● **WORK REQUIRED**:
Present the following entries again, word for word and in full.

═══ GIVEN DATA

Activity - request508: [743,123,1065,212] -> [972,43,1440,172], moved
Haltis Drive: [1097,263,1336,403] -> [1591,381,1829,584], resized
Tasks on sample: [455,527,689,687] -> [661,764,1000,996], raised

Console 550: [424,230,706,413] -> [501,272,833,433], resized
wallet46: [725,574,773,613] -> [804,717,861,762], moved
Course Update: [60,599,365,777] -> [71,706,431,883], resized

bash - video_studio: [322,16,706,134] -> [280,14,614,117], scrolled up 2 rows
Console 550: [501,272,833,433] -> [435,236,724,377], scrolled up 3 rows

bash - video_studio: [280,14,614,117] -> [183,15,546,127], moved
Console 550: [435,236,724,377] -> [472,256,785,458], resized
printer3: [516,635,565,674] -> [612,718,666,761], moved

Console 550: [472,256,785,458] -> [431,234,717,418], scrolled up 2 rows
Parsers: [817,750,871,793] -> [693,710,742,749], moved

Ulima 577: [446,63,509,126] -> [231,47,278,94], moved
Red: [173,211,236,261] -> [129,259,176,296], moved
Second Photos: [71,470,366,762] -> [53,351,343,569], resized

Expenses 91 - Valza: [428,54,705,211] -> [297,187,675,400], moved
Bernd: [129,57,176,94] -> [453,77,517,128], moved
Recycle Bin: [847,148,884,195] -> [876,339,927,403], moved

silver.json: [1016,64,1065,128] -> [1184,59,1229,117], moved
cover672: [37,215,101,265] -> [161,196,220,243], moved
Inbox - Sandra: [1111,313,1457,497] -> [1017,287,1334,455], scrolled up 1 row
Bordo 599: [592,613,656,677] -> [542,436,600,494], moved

══════

● **EXERCISE RESPONSE**:
Activity - request508: [743,123,1065,212] -> [972,43,1440,172], moved
Haltis Drive: [1097,263,1336,403] -> [1591,381,1829,584], resized
Tasks on sample: [455,527,689,687] -> [661,764,1000,996], raised

Console 550: [424,230,706,413] -> [501,272,833,433], resized
wallet46: [725,574,773,613] -> [804,717,861,762], moved
Course Update: [60,599,365,777] -> [71,706,431,883], resized

bash - video_studio: [322,16,706,134] -> [280,14,614,117], scrolled up 2 rows
Console 550: [501,272,833,433] -> [435,236,724,377], scrolled up 3 rows

bash - video_studio: [280,14,614,117] -> [183,15,546,127], moved
Console 550: [435,236,724,377] -> [472,256,785,458], resized
printer3: [516,635,565,674] -> [612,718,666,761], moved

Console 550: [472,256,785,458] -> [431,234,717,418], scrolled up 2 rows
Parsers: [817,750,871,793] -> [693,710,742,749], moved

Ulima 577: [446,63,509,126] -> [231,47,278,94], moved
Red: [173,211,236,261] -> [129,259,176,296], moved
Second Photos: [71,470,366,762] -> [53,351,343,569], resized

Expenses 91 - Valza: [428,54,705,211] -> [297,187,675,400], moved
Bernd: [129,57,176,94] -> [453,77,517,128], moved
Recycle Bin: [847,148,884,195] -> [876,339,927,403], moved

silver.json: [1016,64,1065,128] -> [1184,59,1229,117], moved
cover672: [37,215,101,265] -> [161,196,220,243], moved
Inbox - Sandra: [1111,313,1457,497] -> [1017,287,1334,455], scrolled up 1 row
Bordo 599: [592,613,656,677] -> [542,436,600,494], moved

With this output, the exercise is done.